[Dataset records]
+ + + + + + +
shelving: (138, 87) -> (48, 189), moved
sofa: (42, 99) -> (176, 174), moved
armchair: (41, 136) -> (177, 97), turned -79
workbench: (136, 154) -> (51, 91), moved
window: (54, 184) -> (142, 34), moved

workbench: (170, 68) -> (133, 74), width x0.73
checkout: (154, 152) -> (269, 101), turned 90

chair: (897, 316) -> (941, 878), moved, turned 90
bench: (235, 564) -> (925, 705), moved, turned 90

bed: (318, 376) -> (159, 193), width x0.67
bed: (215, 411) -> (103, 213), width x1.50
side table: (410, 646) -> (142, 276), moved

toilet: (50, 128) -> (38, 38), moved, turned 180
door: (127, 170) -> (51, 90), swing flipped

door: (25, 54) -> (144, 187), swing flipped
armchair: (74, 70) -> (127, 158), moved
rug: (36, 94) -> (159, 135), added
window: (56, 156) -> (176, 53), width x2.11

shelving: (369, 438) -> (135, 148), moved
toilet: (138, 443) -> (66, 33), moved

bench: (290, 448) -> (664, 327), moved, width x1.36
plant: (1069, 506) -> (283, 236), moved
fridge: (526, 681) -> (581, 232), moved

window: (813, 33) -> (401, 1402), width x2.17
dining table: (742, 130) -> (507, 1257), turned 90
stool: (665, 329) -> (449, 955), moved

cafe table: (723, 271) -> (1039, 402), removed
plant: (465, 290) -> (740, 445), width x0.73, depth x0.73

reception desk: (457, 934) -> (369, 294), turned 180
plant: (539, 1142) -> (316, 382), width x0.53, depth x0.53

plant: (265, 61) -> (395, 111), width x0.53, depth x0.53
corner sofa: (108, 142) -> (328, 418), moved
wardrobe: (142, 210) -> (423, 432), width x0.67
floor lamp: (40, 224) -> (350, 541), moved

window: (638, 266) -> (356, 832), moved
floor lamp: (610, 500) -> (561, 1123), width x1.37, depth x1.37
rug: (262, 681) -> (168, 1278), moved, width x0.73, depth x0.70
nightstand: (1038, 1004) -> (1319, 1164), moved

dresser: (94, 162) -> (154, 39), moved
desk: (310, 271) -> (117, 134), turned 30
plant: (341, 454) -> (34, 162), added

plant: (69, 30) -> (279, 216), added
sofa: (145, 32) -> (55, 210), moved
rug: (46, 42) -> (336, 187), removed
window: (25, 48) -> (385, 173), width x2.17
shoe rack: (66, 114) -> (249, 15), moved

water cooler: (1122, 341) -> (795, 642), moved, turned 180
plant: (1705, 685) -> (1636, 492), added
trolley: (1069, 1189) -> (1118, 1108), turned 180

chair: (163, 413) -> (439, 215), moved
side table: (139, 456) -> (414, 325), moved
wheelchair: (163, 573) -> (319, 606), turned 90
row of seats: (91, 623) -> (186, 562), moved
+ + + + + + +
> Exercise objective
Your reply is to repeat, unchanged, the lines above running from the one with "shelving: (369, 438) -> (135, 148), moved" up to and including the one with "cafe table: (723, 271)".

> Result for this task
shelving: (369, 438) -> (135, 148), moved
toilet: (138, 443) -> (66, 33), moved

bench: (290, 448) -> (664, 327), moved, width x1.36
plant: (1069, 506) -> (283, 236), moved
fridge: (526, 681) -> (581, 232), moved

window: (813, 33) -> (401, 1402), width x2.17
dining table: (742, 130) -> (507, 1257), turned 90
stool: (665, 329) -> (449, 955), moved

cafe table: (723, 271) -> (1039, 402), removed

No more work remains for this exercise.